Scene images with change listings
______________________________
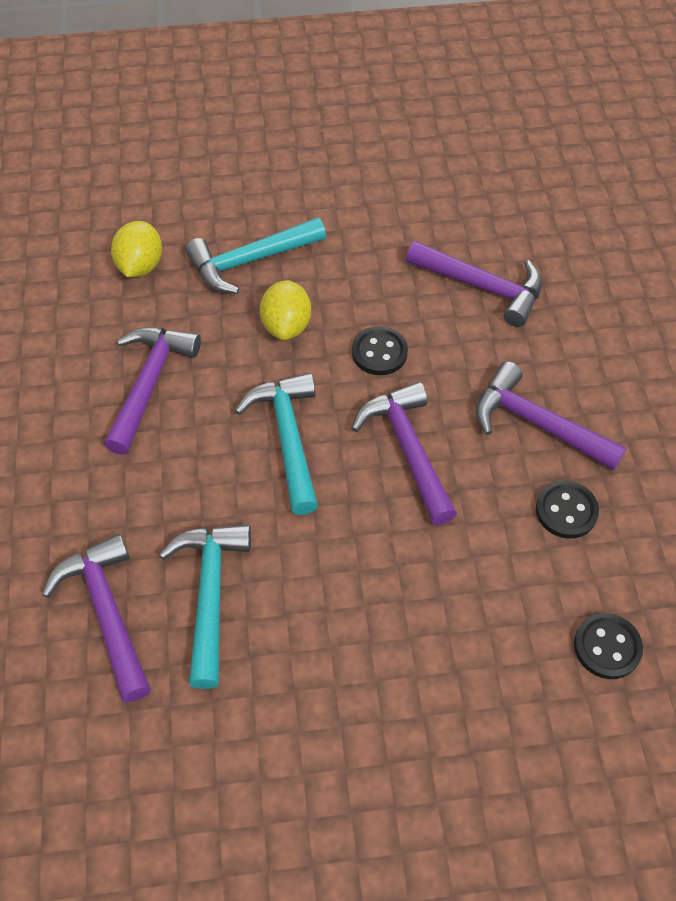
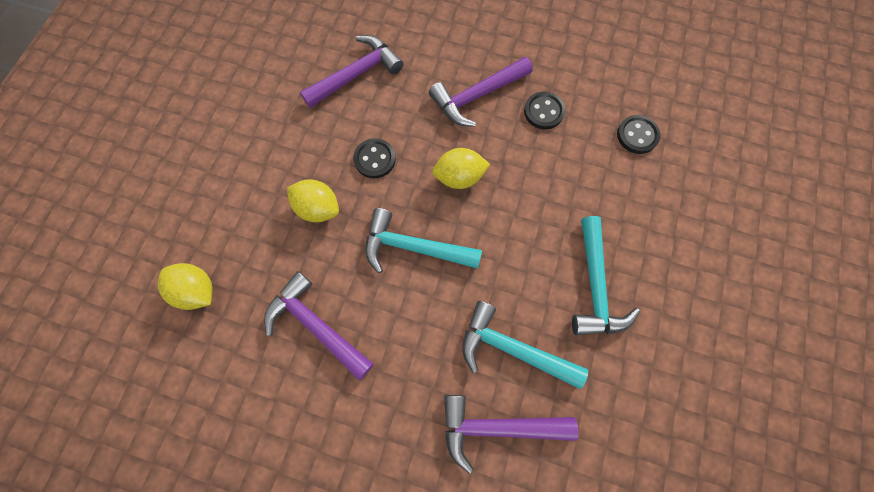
camera: 65 degrees left, 15 degrees up
turquoise hammer [185,217,326,294] -> turquoise hammer moved to [572,216,640,335]
purple hammer [351,382,457,525] -> yellow lemon [432,148,490,189]

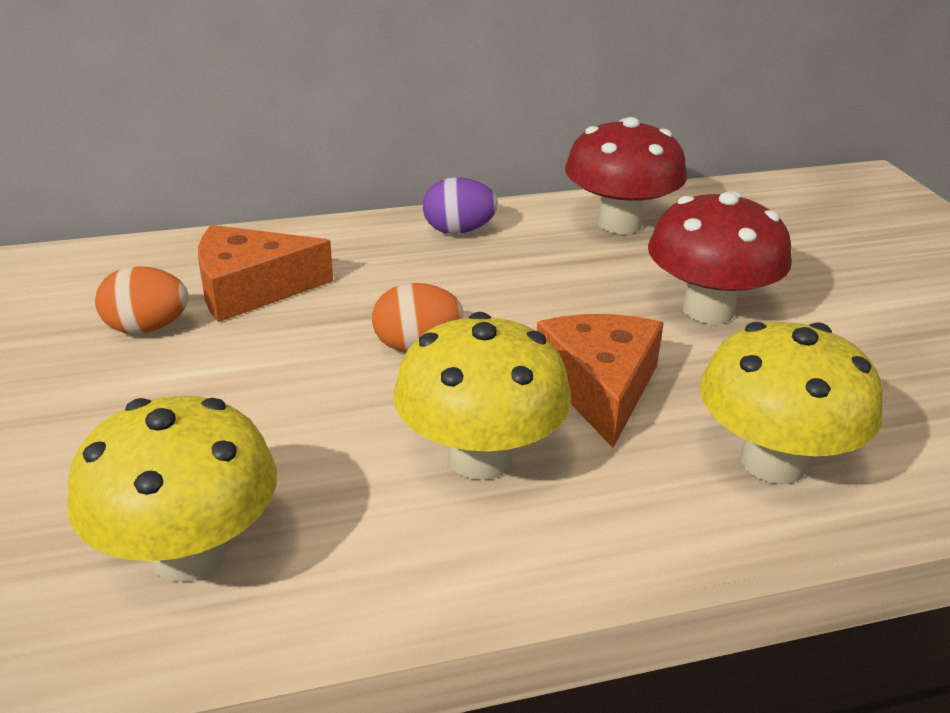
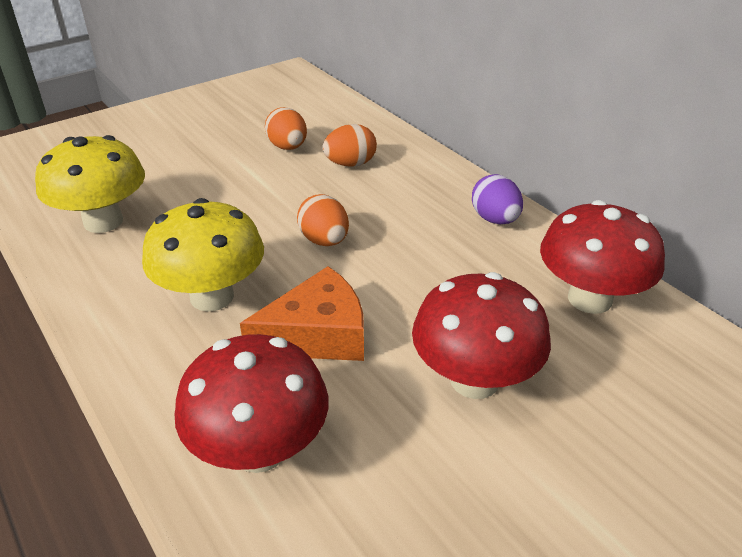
camera: 70 degrees right, 5 degrees up
orange cheese [198,225,333,322] -> orange egg [322,124,377,167]
yellow mushroom [700,322,883,484] -> red mushroom [175,334,329,473]

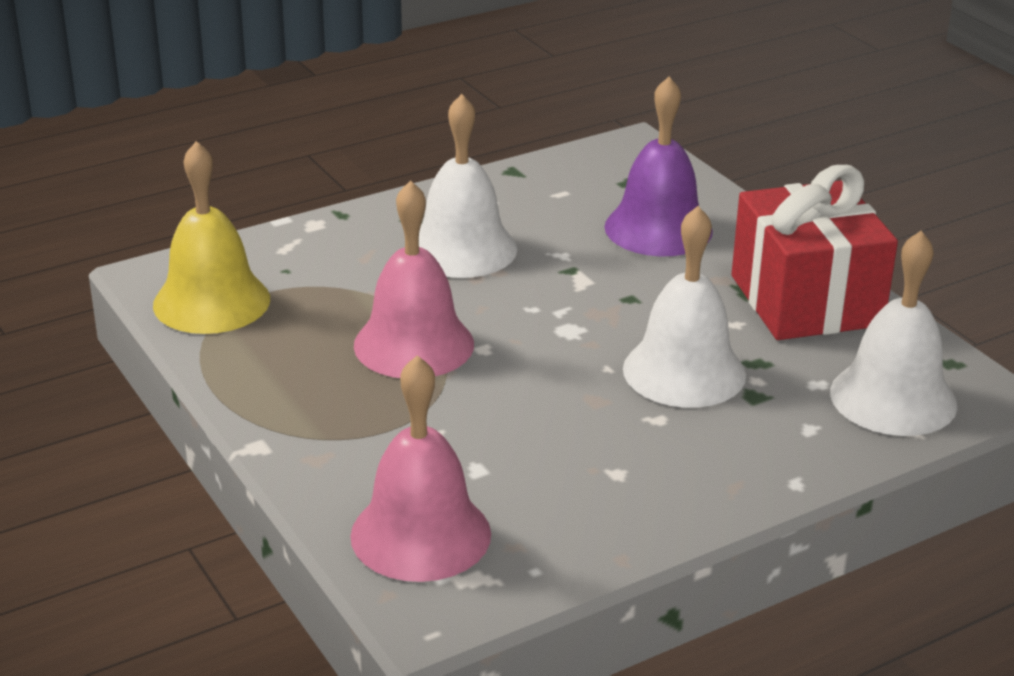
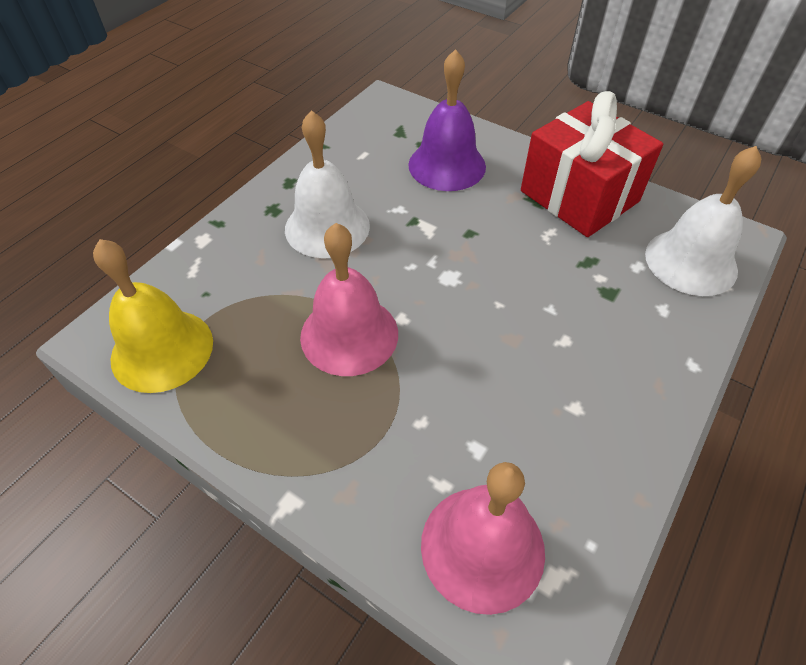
camera: 25 degrees left, 20 degrees up
white bell [623,206,746,408] -> none

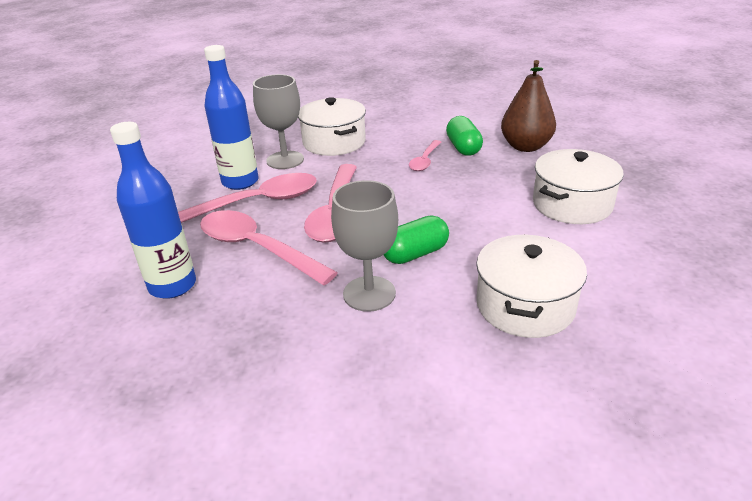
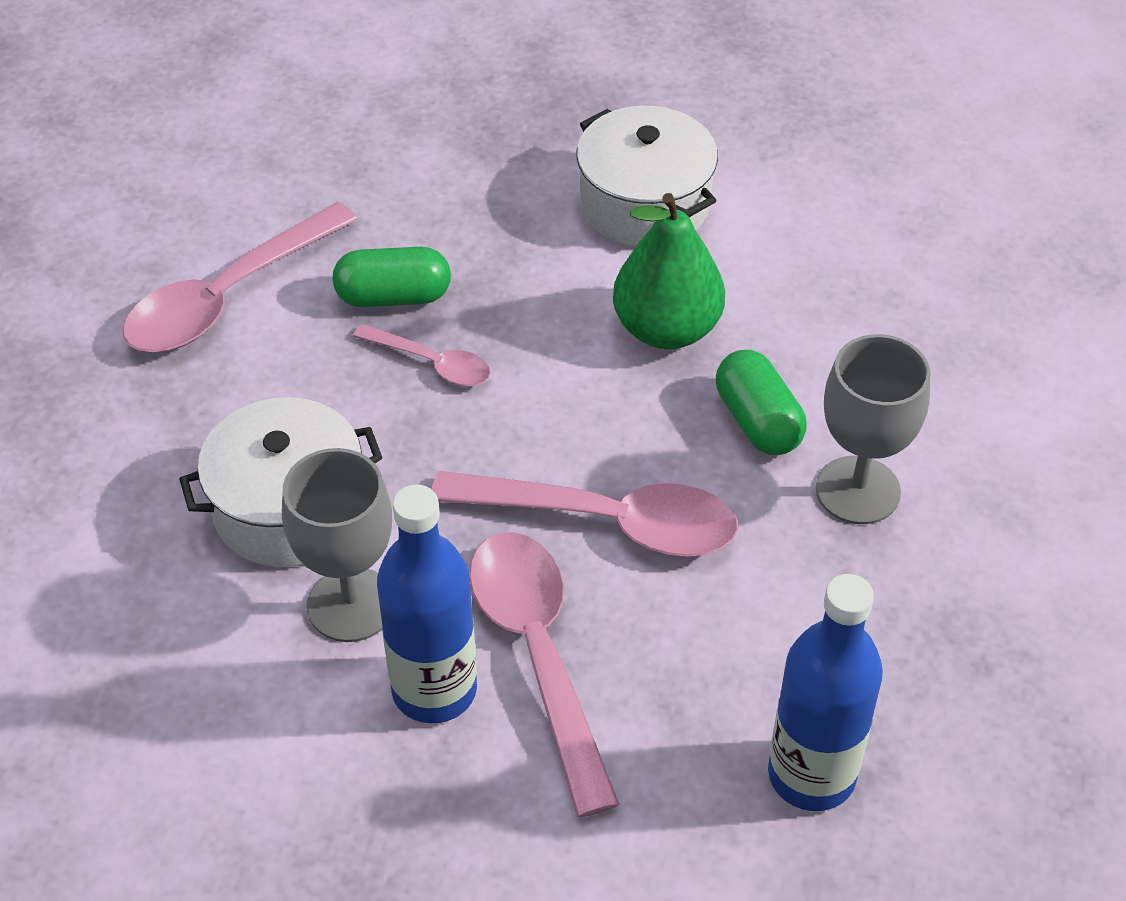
camera: 85 degrees left, 15 degrees up
pink spoon [200,210,338,285] -> pink spoon moved to [123,202,358,352]
white pot [476,234,587,338] -> none
brown pear [501,60,556,152] -> none
none -> green pear [613,193,725,349]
______________________________
### Requirement
Filter the records down to the lines containing the word "camera", and copy those.

### Expected answer
camera: 65 degrees left, 15 degrees up
camera: 70 degrees right, 5 degrees up
camera: 25 degrees left, 20 degrees up
camera: 85 degrees left, 15 degrees up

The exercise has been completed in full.